» What you will do: Among the entries below, find the lines that hold the word "diode" and report them.

BEGIN Data extracts

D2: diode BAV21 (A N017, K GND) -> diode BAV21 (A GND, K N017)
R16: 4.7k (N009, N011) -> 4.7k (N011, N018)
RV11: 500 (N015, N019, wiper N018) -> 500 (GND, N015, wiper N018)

END Data extracts
BEGIN Data extracts

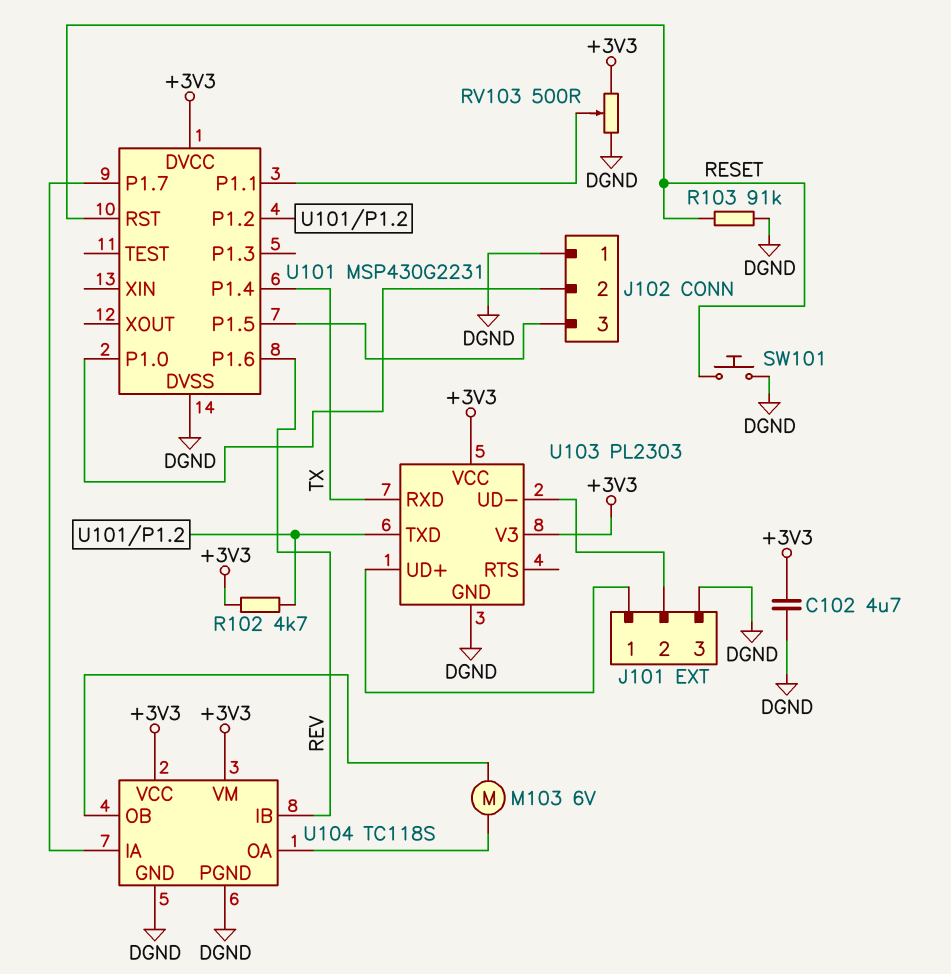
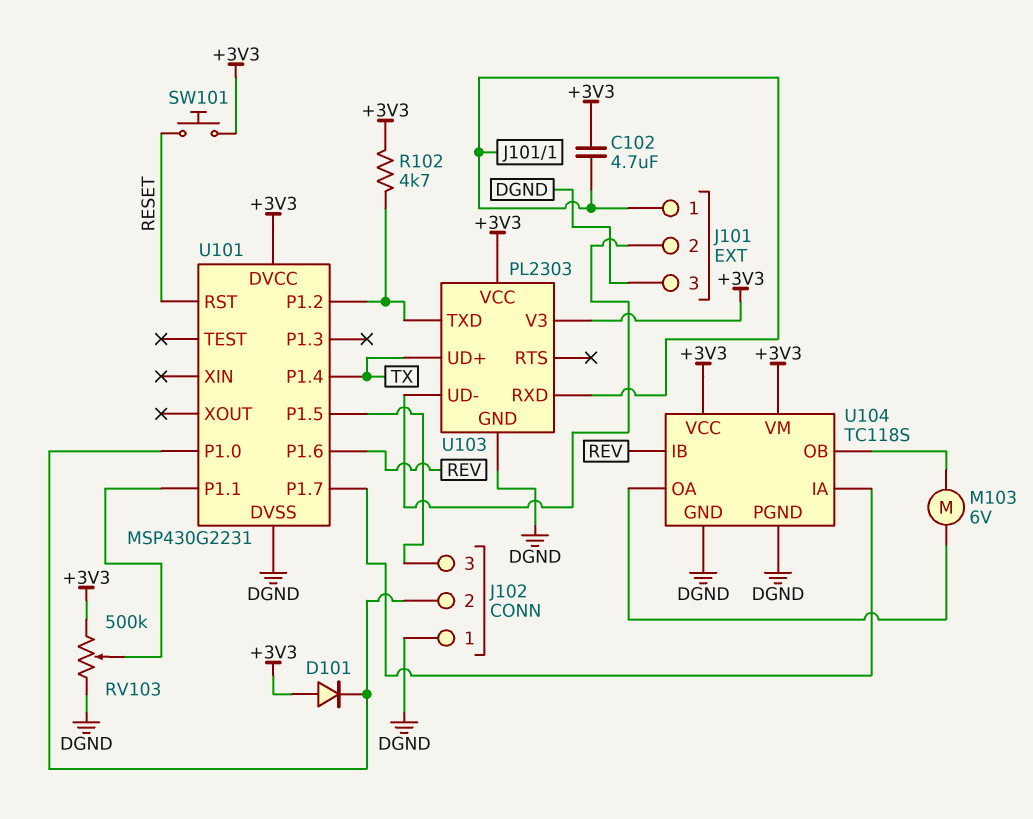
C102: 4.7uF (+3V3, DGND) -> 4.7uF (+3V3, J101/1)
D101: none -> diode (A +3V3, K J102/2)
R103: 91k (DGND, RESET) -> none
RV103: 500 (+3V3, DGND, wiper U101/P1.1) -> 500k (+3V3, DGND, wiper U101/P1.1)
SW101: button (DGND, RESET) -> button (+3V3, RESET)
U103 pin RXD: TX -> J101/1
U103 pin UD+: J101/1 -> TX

END Data extracts

» Exercise output:
D2: diode BAV21 (A N017, K GND) -> diode BAV21 (A GND, K N017)
D101: none -> diode (A +3V3, K J102/2)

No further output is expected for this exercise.